**Action item:** All lines below containing "heart" are to be listed.

Object count comparisons
=====

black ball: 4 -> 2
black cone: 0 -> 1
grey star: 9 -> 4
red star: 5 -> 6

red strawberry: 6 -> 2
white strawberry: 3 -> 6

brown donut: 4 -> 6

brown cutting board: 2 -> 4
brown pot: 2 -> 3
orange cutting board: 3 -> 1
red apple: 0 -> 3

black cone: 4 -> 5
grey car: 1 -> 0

=====

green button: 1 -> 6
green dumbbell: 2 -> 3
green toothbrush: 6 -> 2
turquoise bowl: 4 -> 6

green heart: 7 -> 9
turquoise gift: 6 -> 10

=====

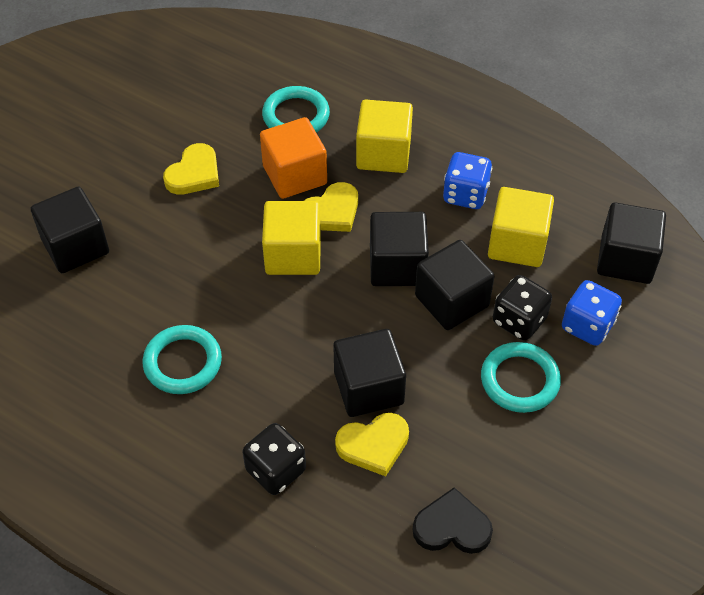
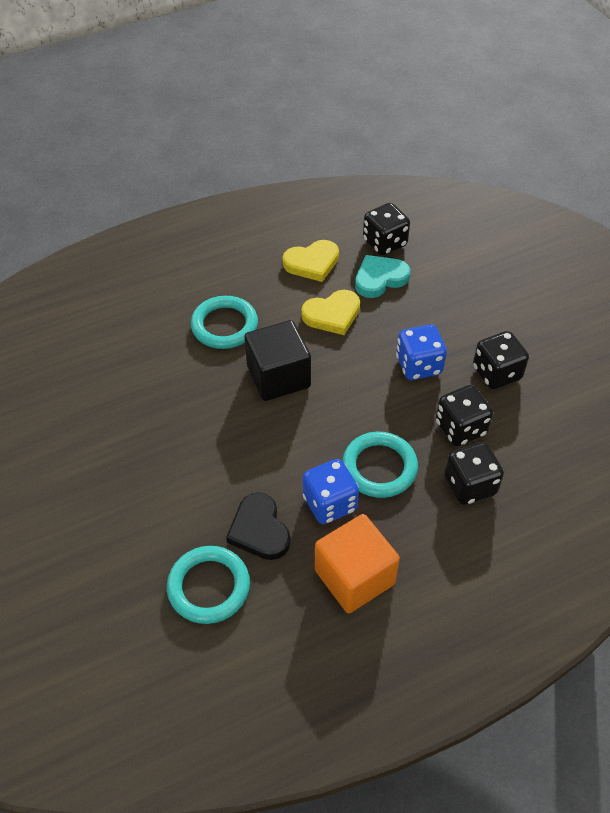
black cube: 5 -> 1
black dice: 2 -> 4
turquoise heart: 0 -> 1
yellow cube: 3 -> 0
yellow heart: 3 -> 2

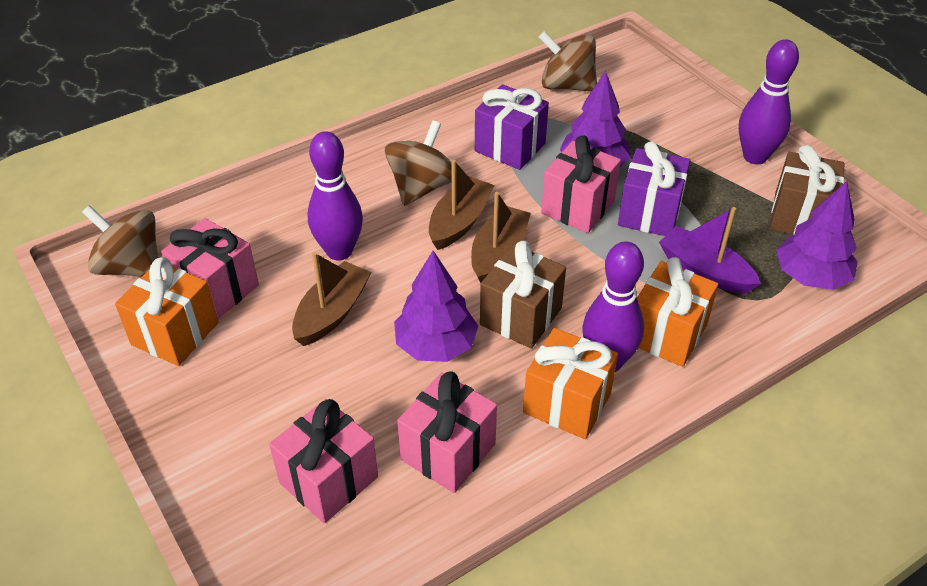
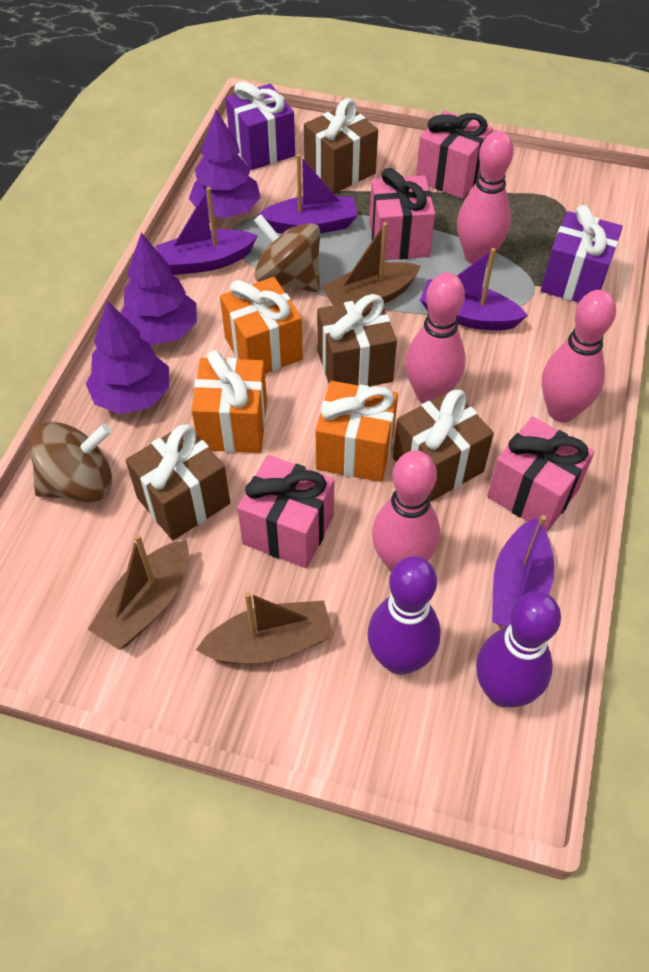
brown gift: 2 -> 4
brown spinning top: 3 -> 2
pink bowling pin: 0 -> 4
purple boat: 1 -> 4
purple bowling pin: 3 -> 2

=====

**Final answer:**
green heart: 7 -> 9
turquoise heart: 0 -> 1
yellow heart: 3 -> 2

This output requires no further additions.